[Records from a dataset]
---*---
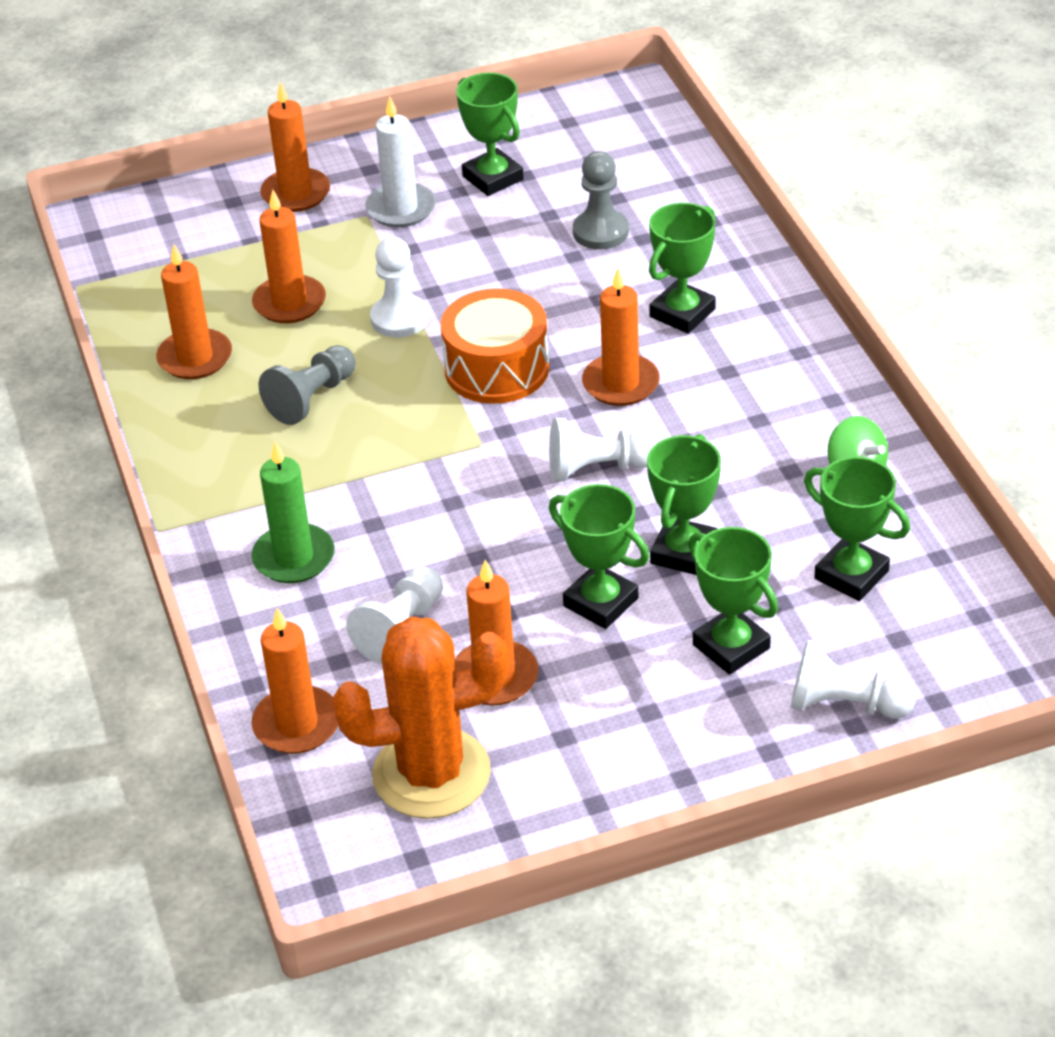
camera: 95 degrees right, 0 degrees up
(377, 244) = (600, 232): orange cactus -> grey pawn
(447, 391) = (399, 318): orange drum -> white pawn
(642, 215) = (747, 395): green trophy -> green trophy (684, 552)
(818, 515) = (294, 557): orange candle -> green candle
---*---
Task prompt> What you write should match, character for character, the lines from the one with "(447, 391) = (399, 318): orange" to the end of the data, both included.

Answer below>
(447, 391) = (399, 318): orange drum -> white pawn
(642, 215) = (747, 395): green trophy -> green trophy (684, 552)
(818, 515) = (294, 557): orange candle -> green candle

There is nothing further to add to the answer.